» Collection entries
================

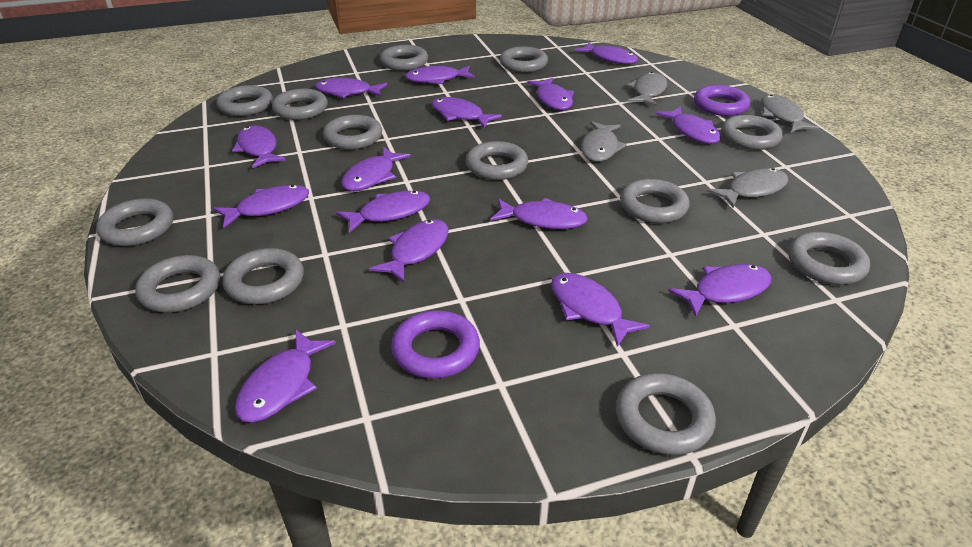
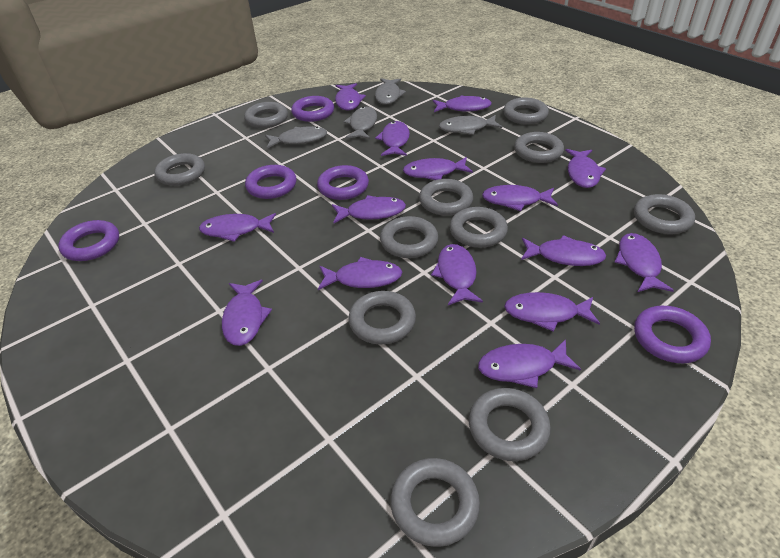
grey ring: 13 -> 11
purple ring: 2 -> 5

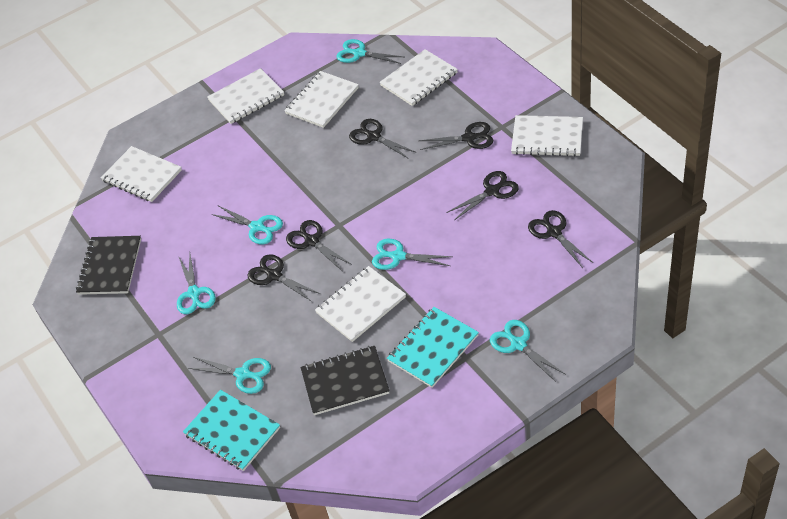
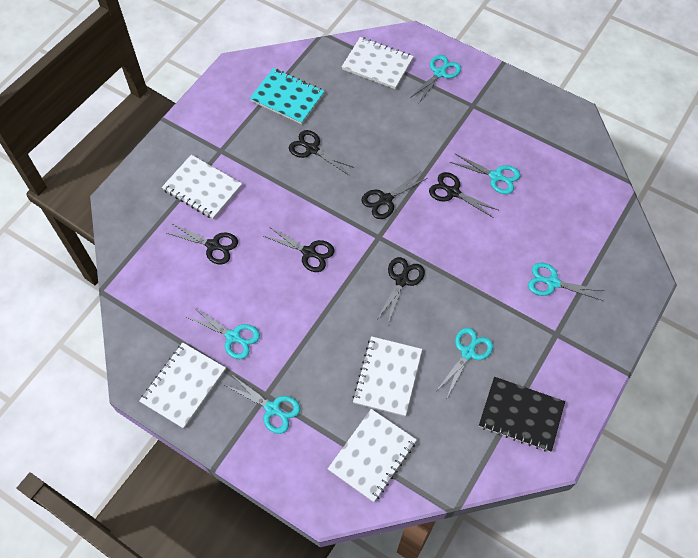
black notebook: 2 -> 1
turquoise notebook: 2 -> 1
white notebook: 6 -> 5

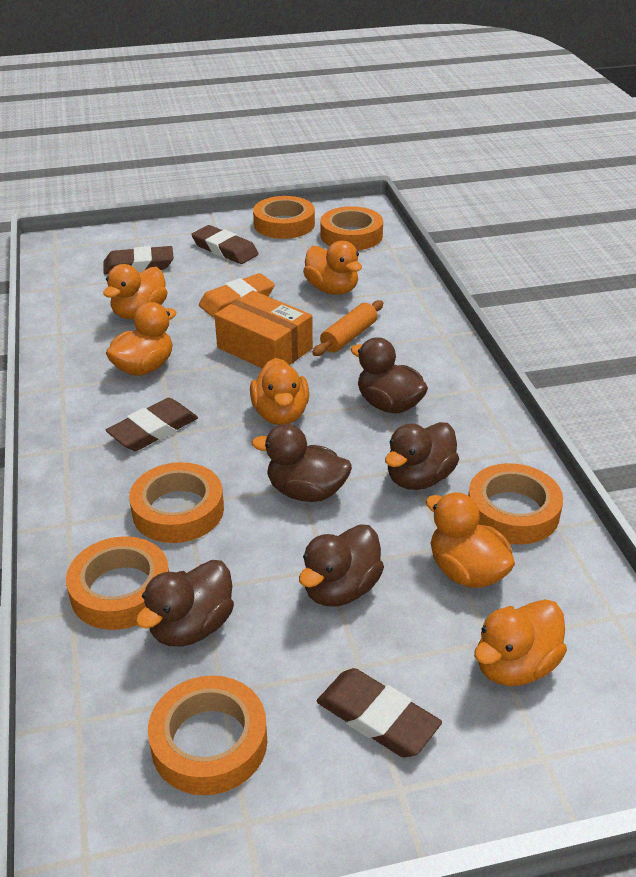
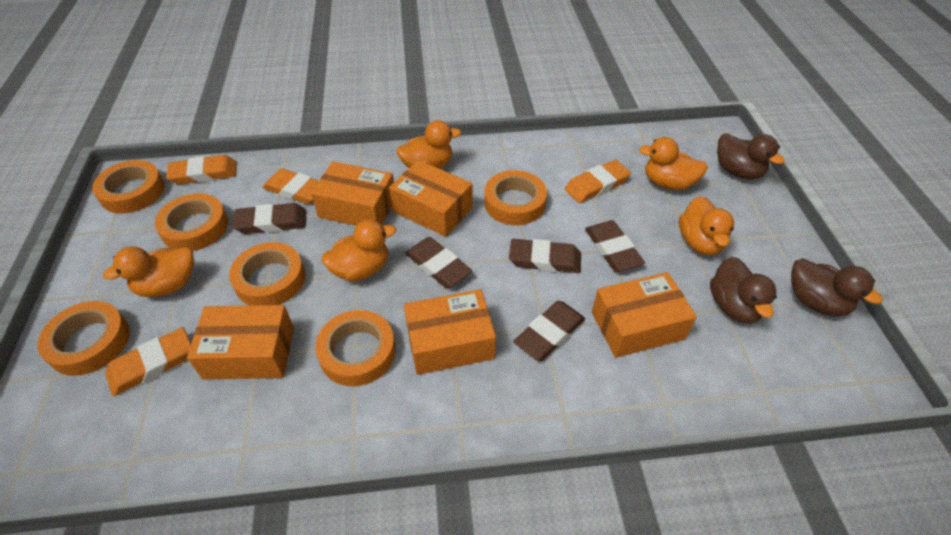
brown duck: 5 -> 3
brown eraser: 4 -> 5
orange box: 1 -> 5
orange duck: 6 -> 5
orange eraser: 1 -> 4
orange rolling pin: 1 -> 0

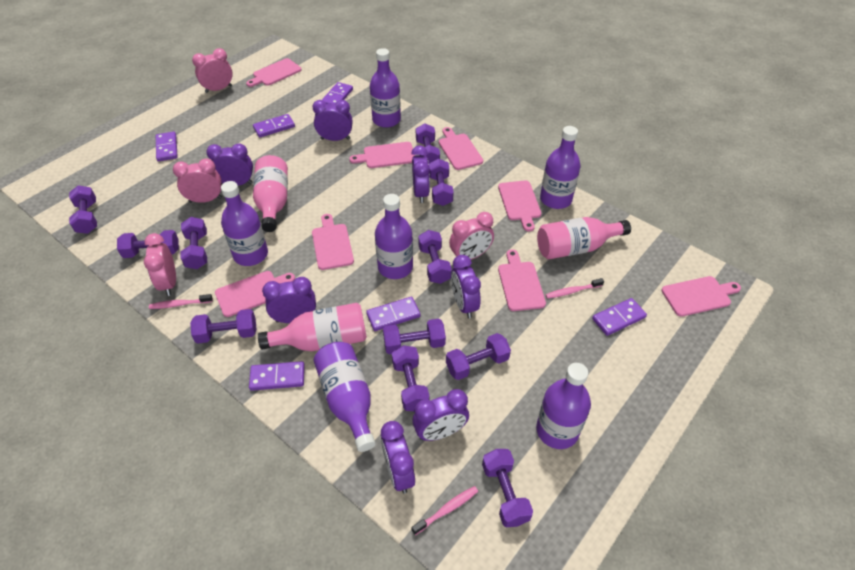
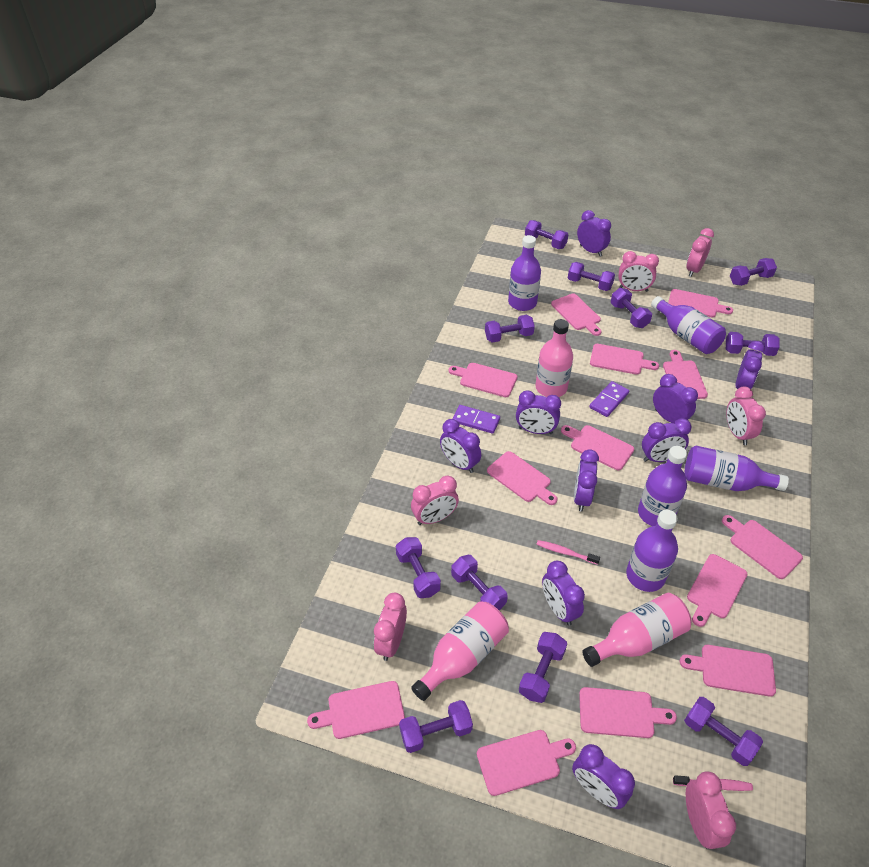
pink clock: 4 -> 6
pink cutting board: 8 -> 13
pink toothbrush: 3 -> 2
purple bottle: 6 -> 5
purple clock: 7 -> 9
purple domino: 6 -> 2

================

» Exercise
Only the records are wanted, copied exactly, with the pictures dropped.

» Answer for the task
grey ring: 13 -> 11
purple ring: 2 -> 5

black notebook: 2 -> 1
turquoise notebook: 2 -> 1
white notebook: 6 -> 5

brown duck: 5 -> 3
brown eraser: 4 -> 5
orange box: 1 -> 5
orange duck: 6 -> 5
orange eraser: 1 -> 4
orange rolling pin: 1 -> 0

pink clock: 4 -> 6
pink cutting board: 8 -> 13
pink toothbrush: 3 -> 2
purple bottle: 6 -> 5
purple clock: 7 -> 9
purple domino: 6 -> 2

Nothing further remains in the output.